● **What you will do**
Pictures aside, repeat every entry exactly.

[Object correspondence data]
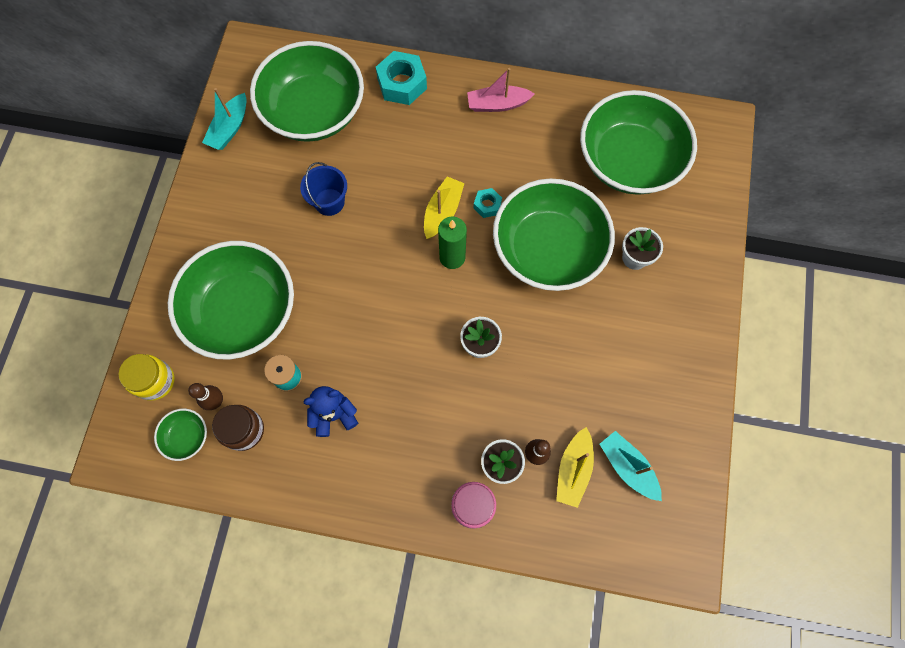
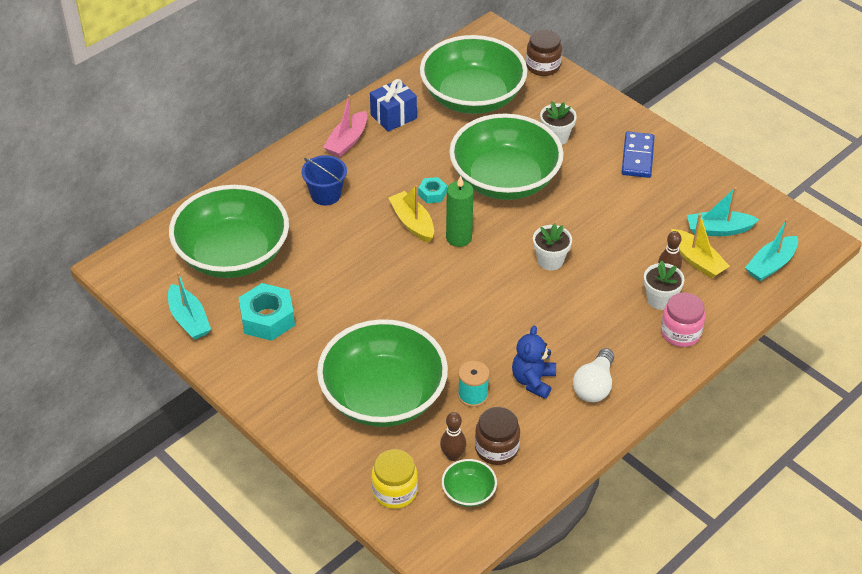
camera: 55 degrees left, 25 degrees down
(329, 202) = (333, 288): blue bucket -> blue bucket (325, 195)
(361, 467) = (594, 386): none -> white light bulb
(402, 84) = (266, 186): turquoise nut -> turquoise nut (267, 318)
(554, 118) = (393, 116): none -> blue gift
(618, 541) = (771, 265): none -> turquoise boat
(666, 340) = (637, 157): none -> blue domino
(718, 191) = (543, 66): none -> brown jar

● **Task solution**
camera: 55 degrees left, 25 degrees down
(329, 202) = (333, 288): blue bucket -> blue bucket (325, 195)
(361, 467) = (594, 386): none -> white light bulb
(402, 84) = (266, 186): turquoise nut -> turquoise nut (267, 318)
(554, 118) = (393, 116): none -> blue gift
(618, 541) = (771, 265): none -> turquoise boat
(666, 340) = (637, 157): none -> blue domino
(718, 191) = (543, 66): none -> brown jar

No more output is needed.